# Work required:
In the listing below, find the line containing "purple diamond: (141, 107)" and the line containing "orange semicircle: (53, 61)", then copy exactly everything from the first through the second, except the pictures.

===== Entries supplied

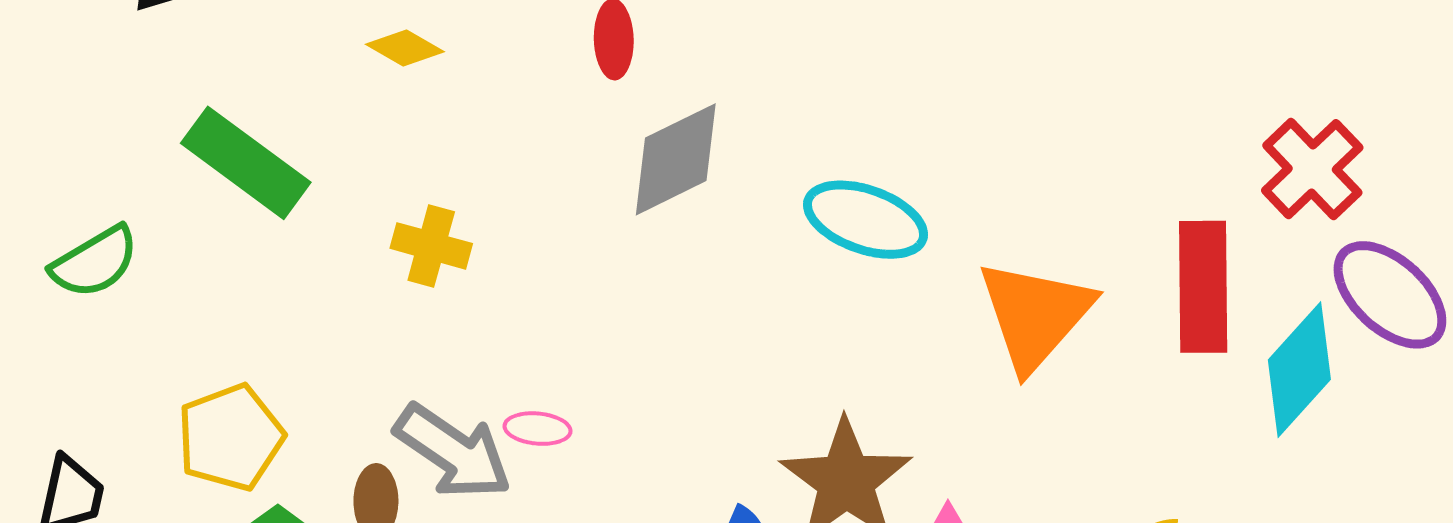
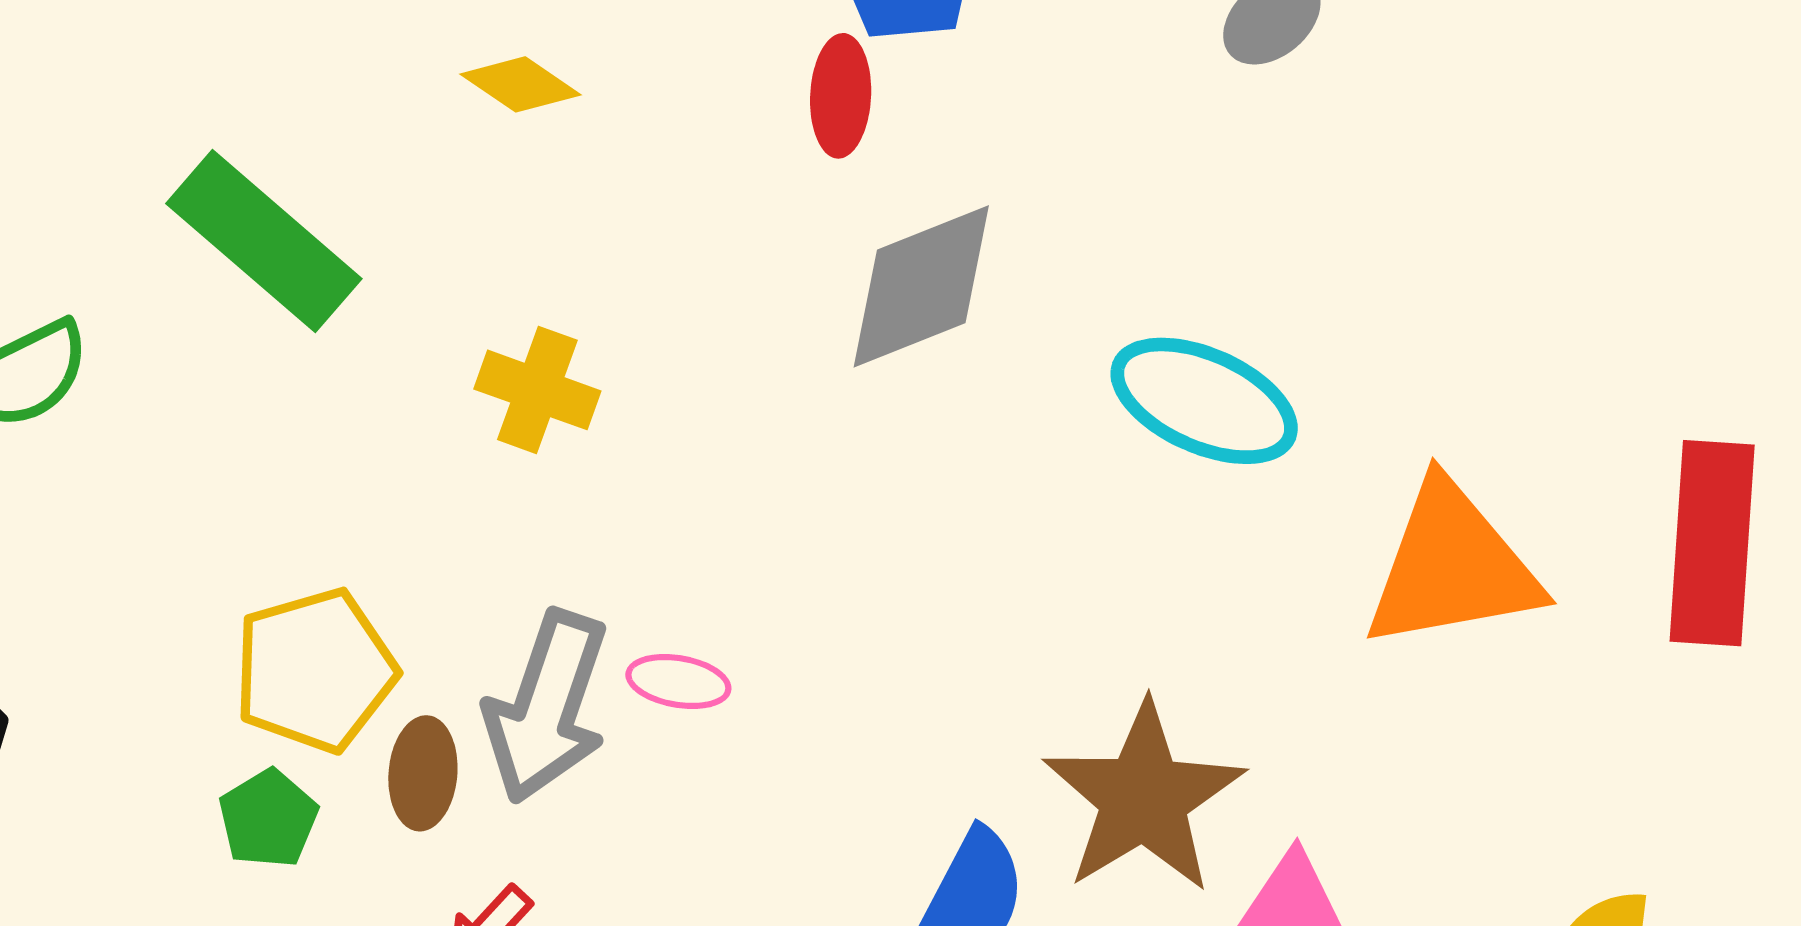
orange triangle: (1035, 315) -> (1452, 566), turned 34
yellow pentagon: (230, 437) -> (315, 670), moved
gray arrow: (453, 452) -> (547, 707), turned 70

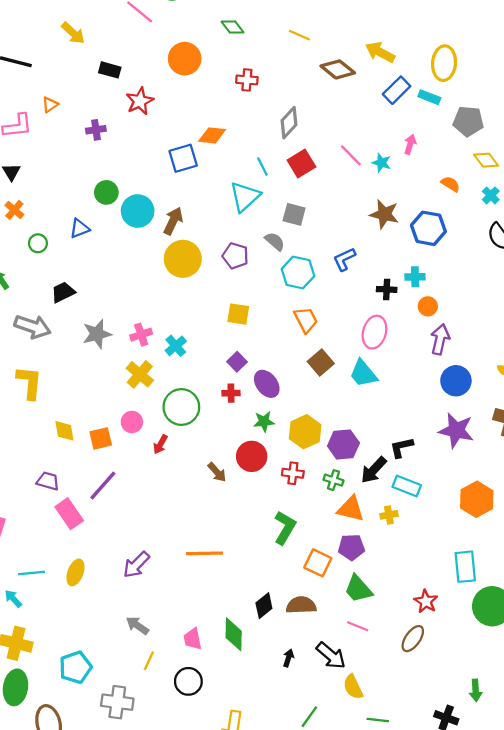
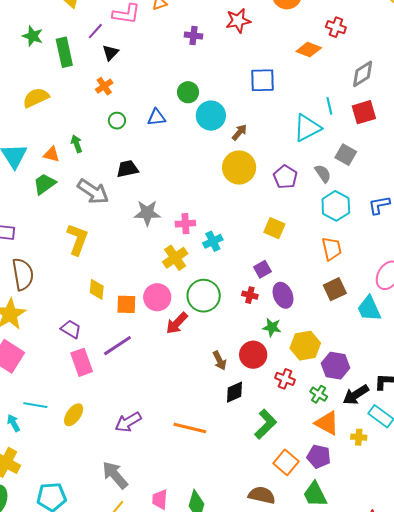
orange diamond: (212, 135) -> (309, 50), moved
brown arrow: (173, 221) -> (239, 132), size x0.7
pink circle: (132, 422) -> (157, 297), size x1.4
red arrow: (160, 444) -> (177, 323), size x1.4
black diamond: (264, 606) -> (235, 392), moved
gray arrow: (137, 625) -> (115, 475), size x1.4

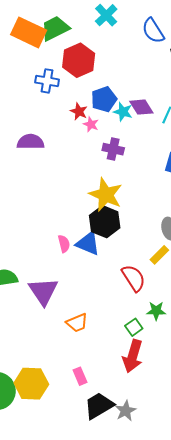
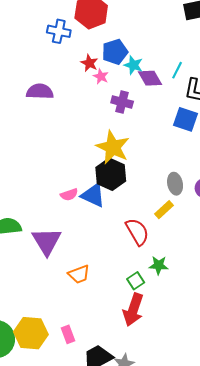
purple diamond: (141, 107) -> (150, 78), moved
pink semicircle: (64, 244) -> (69, 195), turned 84
pink rectangle: (80, 376) -> (68, 334), moved

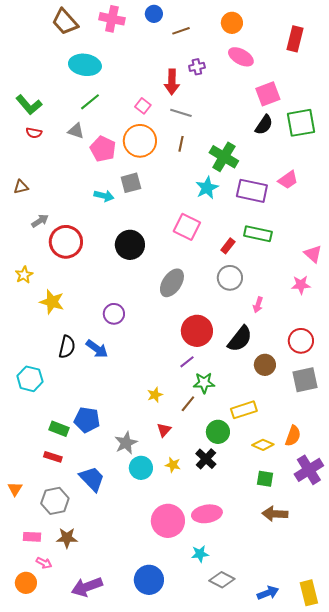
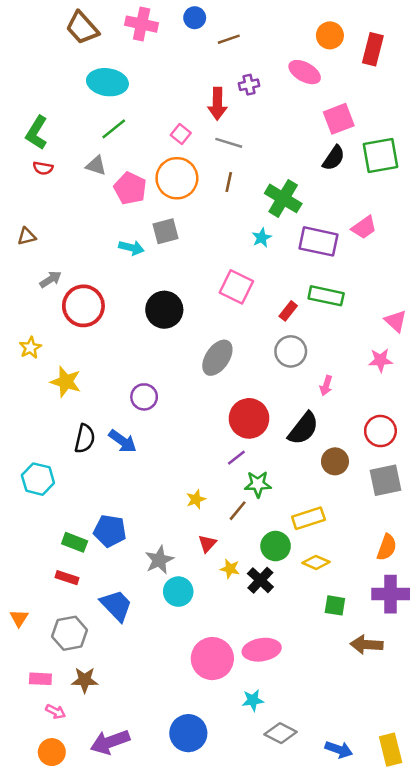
orange circle: (232, 23) -> (330, 35), moved
green L-shape: (29, 105) -> (37, 133), turned 72
cyan star: (207, 188) -> (262, 238), size x0.7
orange semicircle: (293, 436) -> (387, 547), moved
yellow diamond: (263, 445) -> (316, 562), moved
yellow star: (173, 465) -> (230, 569), moved
purple cross: (309, 470) -> (391, 594), turned 32
brown arrow: (275, 514) -> (367, 645), moved
orange circle: (26, 583) -> (52, 752), moved
blue arrow: (268, 593) -> (339, 750), turned 40

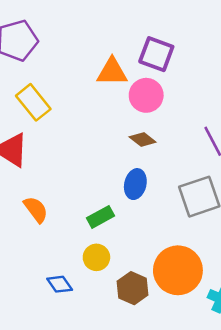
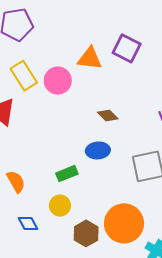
pink circle: (146, 95) -> (58, 81), moved
blue ellipse: (135, 184) -> (98, 150), turned 65
orange semicircle: (36, 210) -> (16, 182), moved

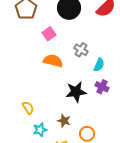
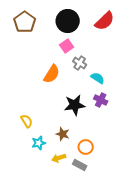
pink square: (49, 34) -> (67, 46), moved
orange semicircle: (53, 61) -> (52, 74), turned 108
cyan semicircle: (99, 65) -> (98, 78), turned -80

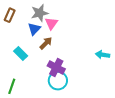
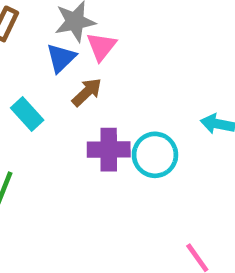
purple cross: (56, 67) -> (109, 150), turned -30
cyan circle: (58, 81) -> (155, 155), moved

==========

# Answer area:
purple diamond: (141, 107) -> (150, 78), moved
pink semicircle: (64, 244) -> (69, 195), turned 84
pink rectangle: (80, 376) -> (68, 334), moved

orange circle: (232, 23) -> (330, 35), moved
green L-shape: (29, 105) -> (37, 133), turned 72
cyan star: (207, 188) -> (262, 238), size x0.7
orange semicircle: (293, 436) -> (387, 547), moved
yellow diamond: (263, 445) -> (316, 562), moved
yellow star: (173, 465) -> (230, 569), moved
purple cross: (309, 470) -> (391, 594), turned 32
brown arrow: (275, 514) -> (367, 645), moved
orange circle: (26, 583) -> (52, 752), moved
blue arrow: (268, 593) -> (339, 750), turned 40

pink circle: (146, 95) -> (58, 81), moved
blue ellipse: (135, 184) -> (98, 150), turned 65
orange semicircle: (36, 210) -> (16, 182), moved

pink square: (49, 34) -> (67, 46), moved
orange semicircle: (53, 61) -> (52, 74), turned 108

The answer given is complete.